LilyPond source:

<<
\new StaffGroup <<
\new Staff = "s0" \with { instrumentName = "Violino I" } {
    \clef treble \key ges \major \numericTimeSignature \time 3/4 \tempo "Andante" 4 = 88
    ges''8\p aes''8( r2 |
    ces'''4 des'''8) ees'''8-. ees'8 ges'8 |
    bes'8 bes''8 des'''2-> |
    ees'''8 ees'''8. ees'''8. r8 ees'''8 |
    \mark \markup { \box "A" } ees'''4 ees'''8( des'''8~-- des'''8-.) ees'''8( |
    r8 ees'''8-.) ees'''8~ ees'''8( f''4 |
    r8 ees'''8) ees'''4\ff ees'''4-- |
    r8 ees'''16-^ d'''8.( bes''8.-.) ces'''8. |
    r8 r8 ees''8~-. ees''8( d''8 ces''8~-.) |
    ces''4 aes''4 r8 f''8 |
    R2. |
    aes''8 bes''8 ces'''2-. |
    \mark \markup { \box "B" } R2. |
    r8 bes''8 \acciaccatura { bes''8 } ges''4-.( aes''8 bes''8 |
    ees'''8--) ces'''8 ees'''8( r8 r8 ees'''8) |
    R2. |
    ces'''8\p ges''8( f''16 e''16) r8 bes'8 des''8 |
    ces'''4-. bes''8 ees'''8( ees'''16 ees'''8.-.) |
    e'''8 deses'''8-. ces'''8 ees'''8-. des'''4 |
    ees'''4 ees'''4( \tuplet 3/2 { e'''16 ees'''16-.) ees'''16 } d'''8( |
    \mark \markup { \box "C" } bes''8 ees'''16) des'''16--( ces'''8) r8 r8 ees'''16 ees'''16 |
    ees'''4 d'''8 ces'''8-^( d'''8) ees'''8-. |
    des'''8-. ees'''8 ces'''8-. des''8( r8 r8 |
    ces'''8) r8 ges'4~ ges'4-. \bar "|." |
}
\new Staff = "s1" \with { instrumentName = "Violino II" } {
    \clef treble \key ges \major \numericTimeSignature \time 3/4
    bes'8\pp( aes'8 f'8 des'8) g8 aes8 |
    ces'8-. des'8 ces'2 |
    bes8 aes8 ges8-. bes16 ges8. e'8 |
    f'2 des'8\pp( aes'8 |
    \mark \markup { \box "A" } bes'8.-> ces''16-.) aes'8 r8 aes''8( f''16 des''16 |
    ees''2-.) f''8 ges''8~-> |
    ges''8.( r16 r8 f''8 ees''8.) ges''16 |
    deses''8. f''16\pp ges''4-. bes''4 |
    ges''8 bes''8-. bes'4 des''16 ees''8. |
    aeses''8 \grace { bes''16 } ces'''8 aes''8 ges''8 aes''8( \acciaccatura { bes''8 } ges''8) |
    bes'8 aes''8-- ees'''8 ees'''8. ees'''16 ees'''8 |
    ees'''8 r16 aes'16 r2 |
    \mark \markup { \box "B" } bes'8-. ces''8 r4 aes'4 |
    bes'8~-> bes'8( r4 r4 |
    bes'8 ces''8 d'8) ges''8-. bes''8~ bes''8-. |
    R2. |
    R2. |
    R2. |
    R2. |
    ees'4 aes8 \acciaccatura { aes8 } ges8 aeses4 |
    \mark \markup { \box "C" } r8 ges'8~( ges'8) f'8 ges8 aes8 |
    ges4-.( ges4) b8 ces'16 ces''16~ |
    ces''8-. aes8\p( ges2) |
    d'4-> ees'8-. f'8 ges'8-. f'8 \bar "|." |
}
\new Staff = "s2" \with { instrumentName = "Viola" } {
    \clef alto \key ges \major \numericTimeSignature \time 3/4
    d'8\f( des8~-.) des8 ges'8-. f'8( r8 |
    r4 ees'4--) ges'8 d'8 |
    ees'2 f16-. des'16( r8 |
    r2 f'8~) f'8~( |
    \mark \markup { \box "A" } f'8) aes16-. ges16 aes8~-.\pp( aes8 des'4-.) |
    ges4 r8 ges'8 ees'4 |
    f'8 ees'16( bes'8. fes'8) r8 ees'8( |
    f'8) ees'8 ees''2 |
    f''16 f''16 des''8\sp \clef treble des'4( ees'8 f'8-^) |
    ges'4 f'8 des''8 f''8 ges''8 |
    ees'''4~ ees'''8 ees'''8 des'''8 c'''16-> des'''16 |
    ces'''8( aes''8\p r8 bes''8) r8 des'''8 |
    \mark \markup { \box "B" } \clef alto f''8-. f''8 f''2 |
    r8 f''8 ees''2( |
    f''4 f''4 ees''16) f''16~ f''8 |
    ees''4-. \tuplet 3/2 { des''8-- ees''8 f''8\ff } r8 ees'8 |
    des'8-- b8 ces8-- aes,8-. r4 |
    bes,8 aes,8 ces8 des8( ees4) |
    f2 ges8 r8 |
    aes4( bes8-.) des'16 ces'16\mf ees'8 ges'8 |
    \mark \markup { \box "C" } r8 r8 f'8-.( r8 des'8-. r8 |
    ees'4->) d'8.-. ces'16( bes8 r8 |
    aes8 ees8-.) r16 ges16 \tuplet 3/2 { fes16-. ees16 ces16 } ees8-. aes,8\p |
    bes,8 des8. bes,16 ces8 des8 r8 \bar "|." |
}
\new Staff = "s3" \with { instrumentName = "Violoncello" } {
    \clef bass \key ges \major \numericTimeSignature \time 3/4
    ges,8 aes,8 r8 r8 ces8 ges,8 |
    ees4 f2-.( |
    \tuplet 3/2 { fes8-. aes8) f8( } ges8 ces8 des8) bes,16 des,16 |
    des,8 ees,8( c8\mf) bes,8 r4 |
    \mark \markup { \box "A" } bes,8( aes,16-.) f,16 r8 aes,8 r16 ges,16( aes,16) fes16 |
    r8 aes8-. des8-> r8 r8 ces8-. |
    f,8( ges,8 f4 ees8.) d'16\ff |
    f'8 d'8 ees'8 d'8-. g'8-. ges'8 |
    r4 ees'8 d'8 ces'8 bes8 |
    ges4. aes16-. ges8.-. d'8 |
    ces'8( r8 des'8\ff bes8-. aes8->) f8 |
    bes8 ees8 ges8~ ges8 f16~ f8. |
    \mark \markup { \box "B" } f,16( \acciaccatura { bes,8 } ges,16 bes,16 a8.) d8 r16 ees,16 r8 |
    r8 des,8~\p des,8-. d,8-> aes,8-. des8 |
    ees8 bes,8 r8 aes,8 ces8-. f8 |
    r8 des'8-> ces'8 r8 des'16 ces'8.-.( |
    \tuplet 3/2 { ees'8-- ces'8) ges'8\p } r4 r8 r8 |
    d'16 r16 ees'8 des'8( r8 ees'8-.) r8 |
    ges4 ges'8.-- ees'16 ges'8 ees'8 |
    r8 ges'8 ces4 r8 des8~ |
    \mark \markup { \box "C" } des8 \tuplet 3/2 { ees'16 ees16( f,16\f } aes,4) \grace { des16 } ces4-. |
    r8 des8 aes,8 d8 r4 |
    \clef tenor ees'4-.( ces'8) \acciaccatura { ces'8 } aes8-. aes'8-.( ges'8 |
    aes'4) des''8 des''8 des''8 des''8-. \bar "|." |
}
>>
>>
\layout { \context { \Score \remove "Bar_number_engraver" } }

▸ **Goal**
Collect every line of the data above that contains the string "grace", treating uppercase and lowercase as different.

▸ **Output**
    aeses''8 \grace { bes''16 } ces'''8 aes''8 ges''8 aes''8( \acciaccatura { bes''8 } ges''8) |
    \mark \markup { \box "C" } des8 \tuplet 3/2 { ees'16 ees16( f,16\f } aes,4) \grace { des16 } ces4-. |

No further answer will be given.